:: Activity ::
In the entries below, find the line with "camera: 65 degrees left, 5 degrees up" and the line with "none -> turquoise shoe [198,490,307,558]". Reproduce those two lines and every line between them exactly, and nothing more.

:: Data for the task ::

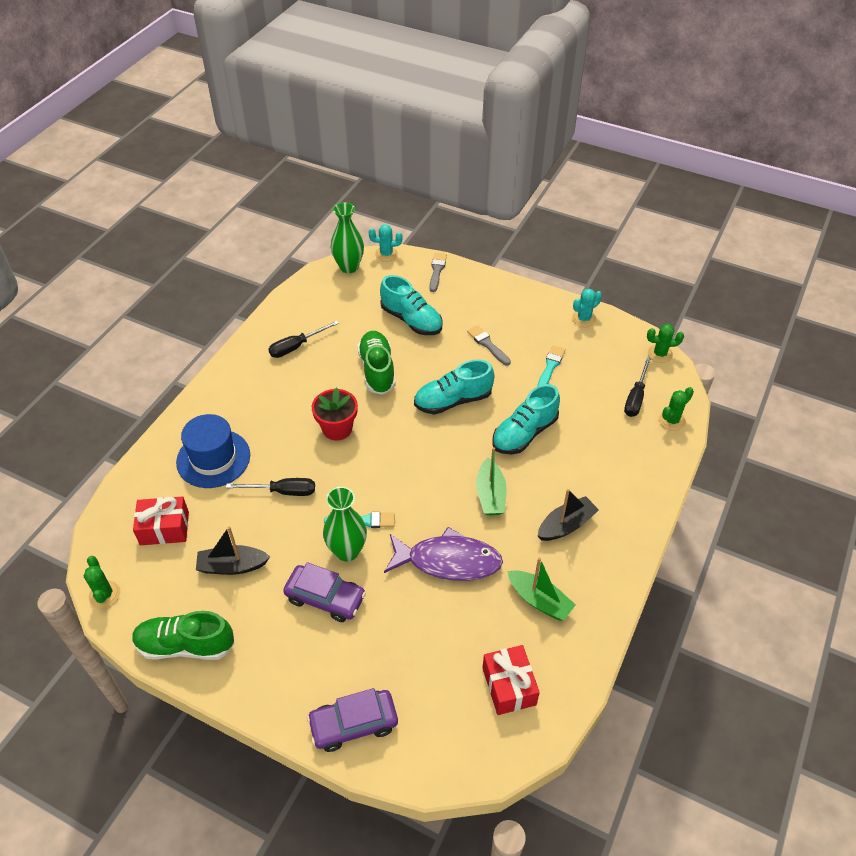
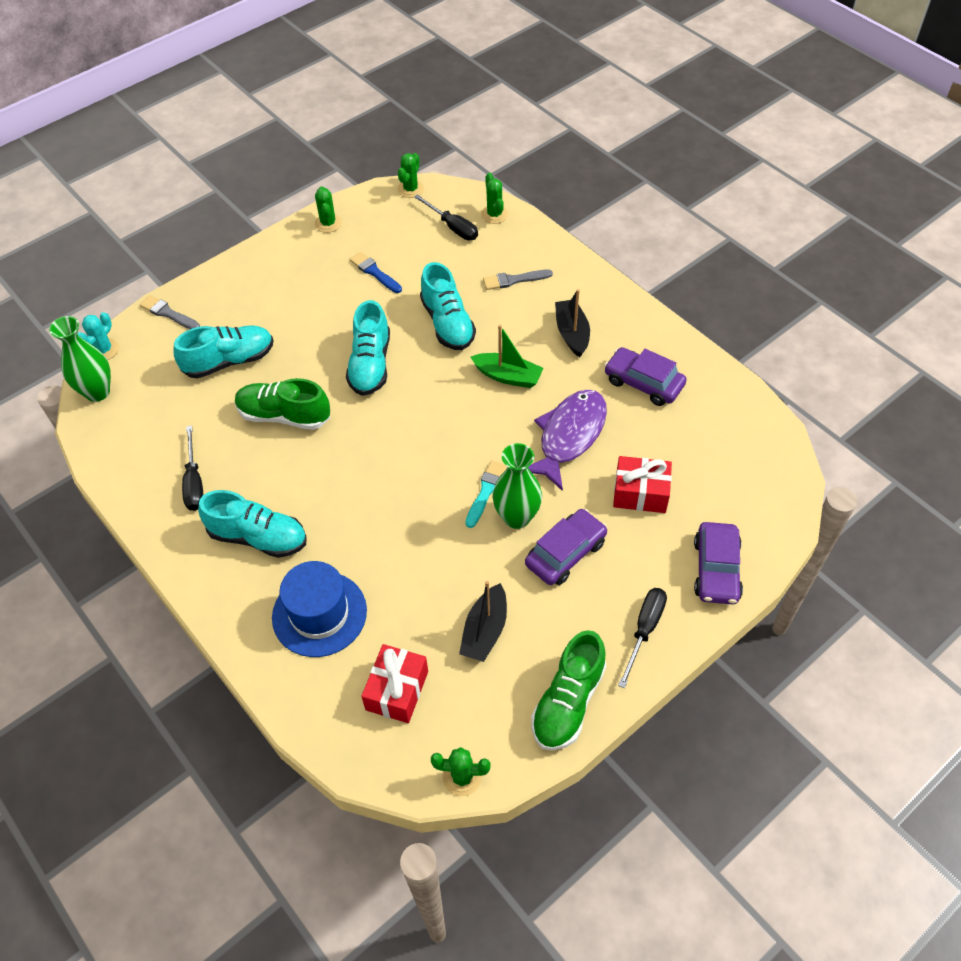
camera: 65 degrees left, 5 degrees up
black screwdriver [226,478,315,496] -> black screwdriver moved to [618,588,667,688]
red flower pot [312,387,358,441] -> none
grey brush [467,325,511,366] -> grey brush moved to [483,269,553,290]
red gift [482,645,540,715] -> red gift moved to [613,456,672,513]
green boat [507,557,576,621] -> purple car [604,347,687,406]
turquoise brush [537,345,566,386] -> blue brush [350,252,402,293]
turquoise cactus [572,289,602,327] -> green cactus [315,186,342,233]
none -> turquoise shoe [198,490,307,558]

...

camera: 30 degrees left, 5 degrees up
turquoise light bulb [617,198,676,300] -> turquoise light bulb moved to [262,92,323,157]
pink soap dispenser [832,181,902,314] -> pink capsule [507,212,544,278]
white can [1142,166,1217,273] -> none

---

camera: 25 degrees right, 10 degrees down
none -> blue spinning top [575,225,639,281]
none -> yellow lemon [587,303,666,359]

:: Answer to the exercise ::
camera: 65 degrees left, 5 degrees up
black screwdriver [226,478,315,496] -> black screwdriver moved to [618,588,667,688]
red flower pot [312,387,358,441] -> none
grey brush [467,325,511,366] -> grey brush moved to [483,269,553,290]
red gift [482,645,540,715] -> red gift moved to [613,456,672,513]
green boat [507,557,576,621] -> purple car [604,347,687,406]
turquoise brush [537,345,566,386] -> blue brush [350,252,402,293]
turquoise cactus [572,289,602,327] -> green cactus [315,186,342,233]
none -> turquoise shoe [198,490,307,558]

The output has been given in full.